(Given records Opens)

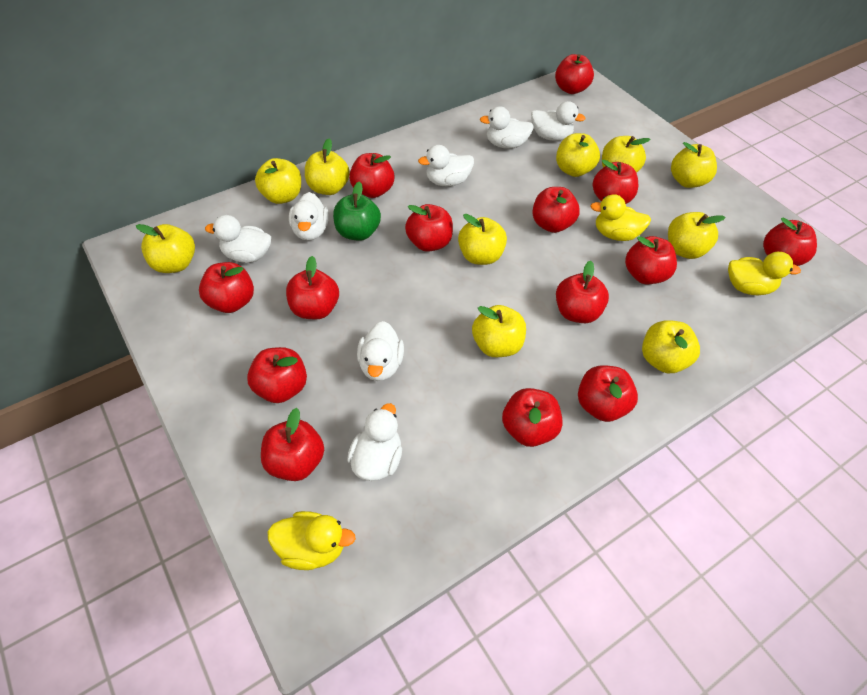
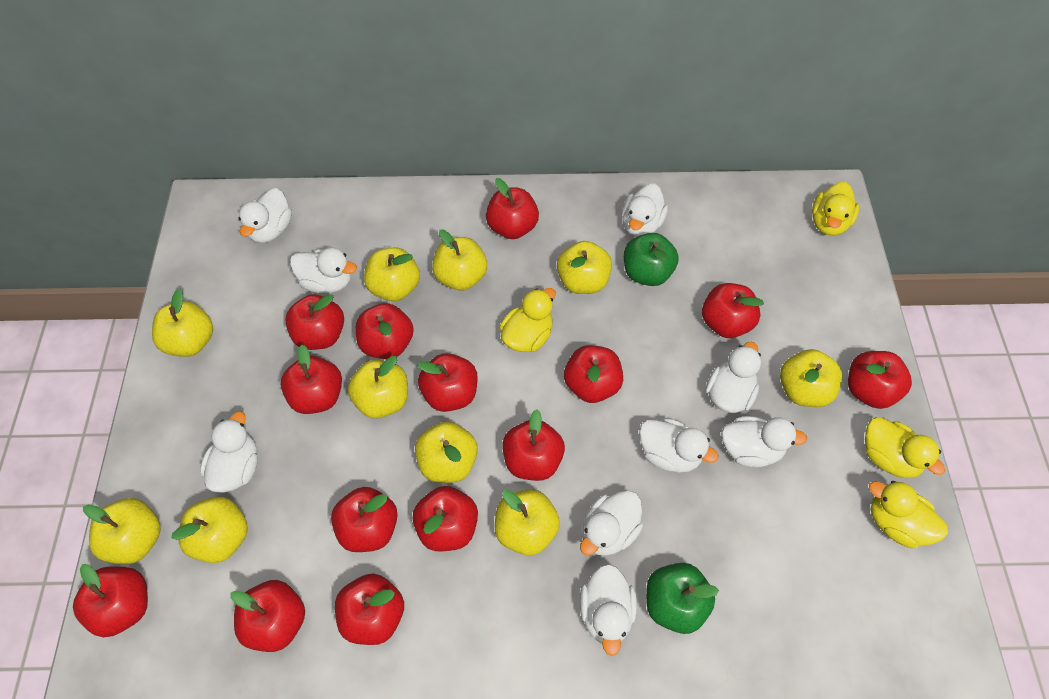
green apple: 1 -> 2
white duck: 7 -> 9
yellow duck: 3 -> 4

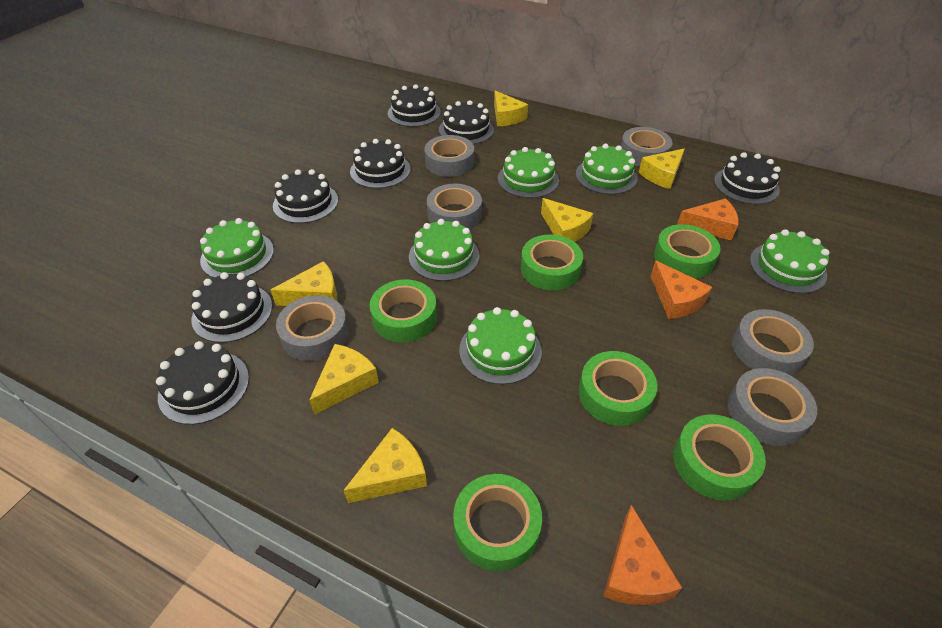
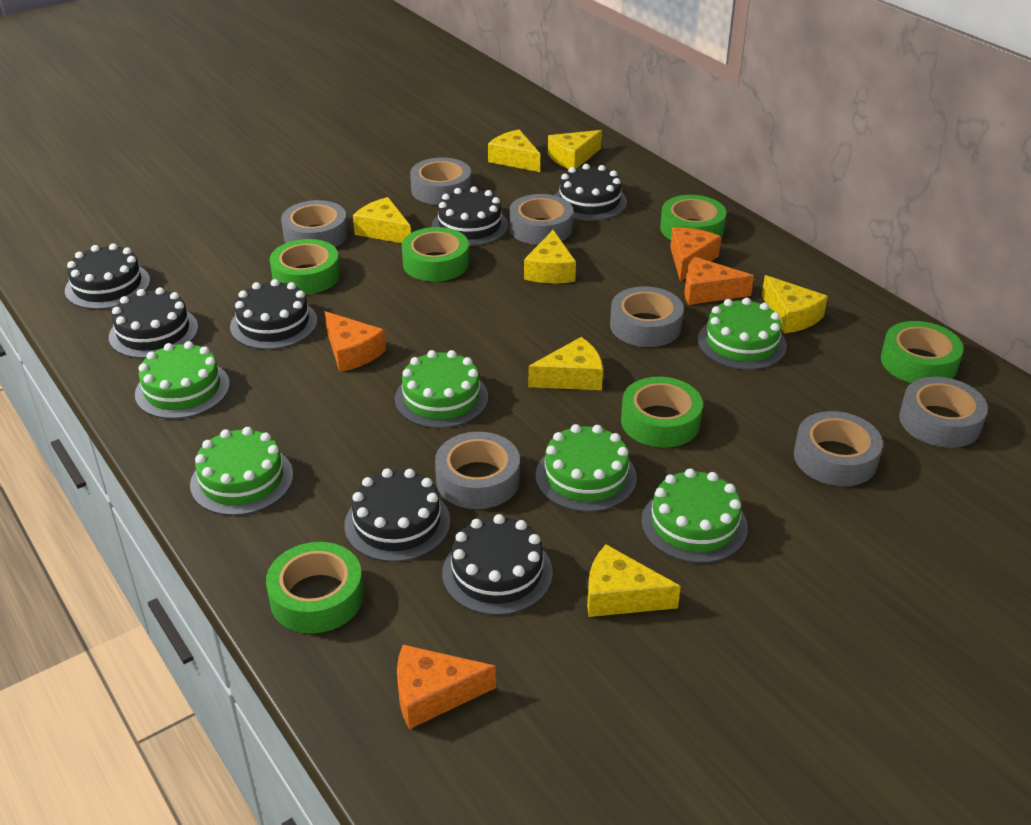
grey tape: 6 -> 7
orange cheese: 3 -> 4
yellow cheese: 6 -> 7

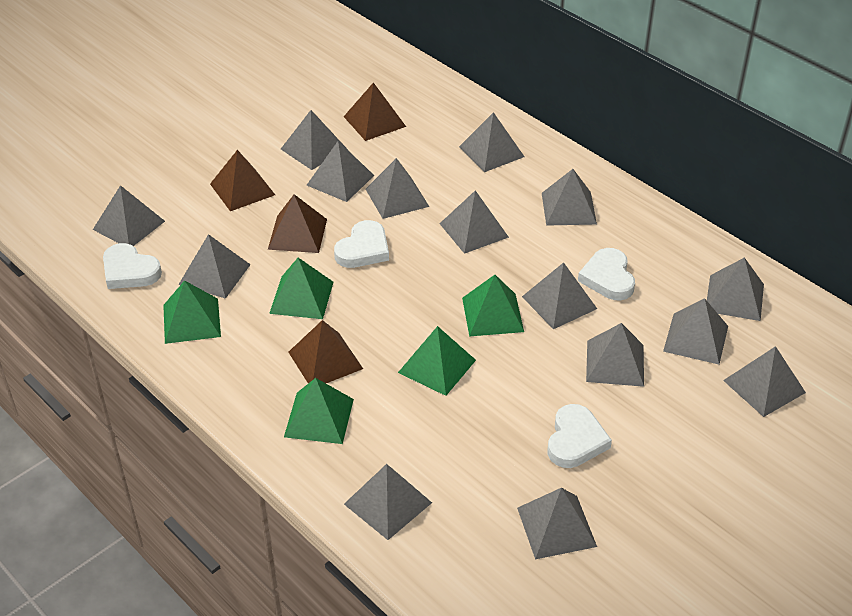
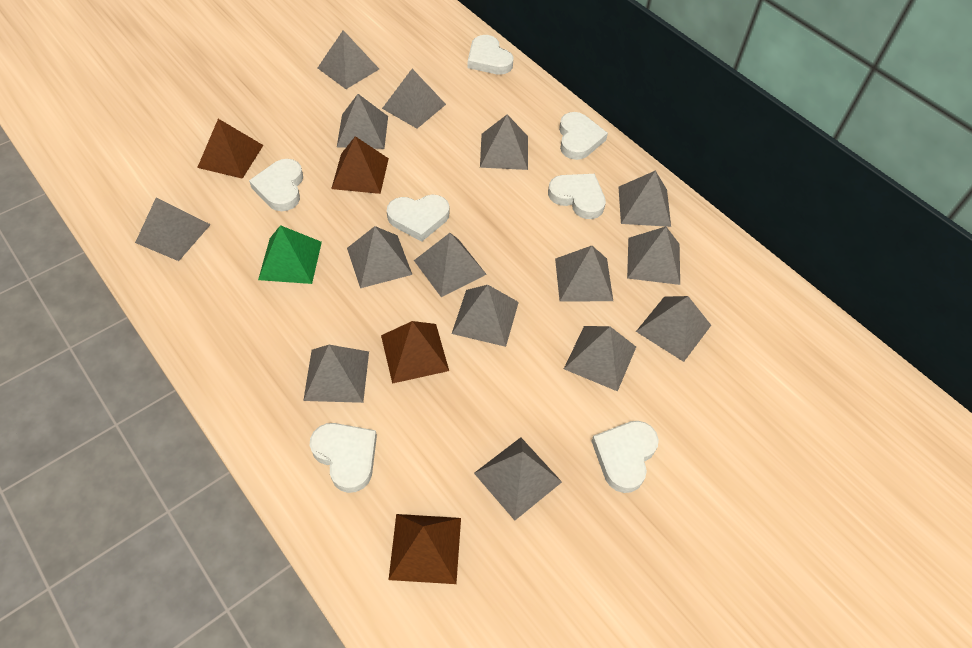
green pyramid: 5 -> 1
white heart: 4 -> 7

(Given records Closes)

What the task requires:
Exact copies of the entries above are needed, with every picture removed.

Answer section:
green apple: 1 -> 2
white duck: 7 -> 9
yellow duck: 3 -> 4

grey tape: 6 -> 7
orange cheese: 3 -> 4
yellow cheese: 6 -> 7

green pyramid: 5 -> 1
white heart: 4 -> 7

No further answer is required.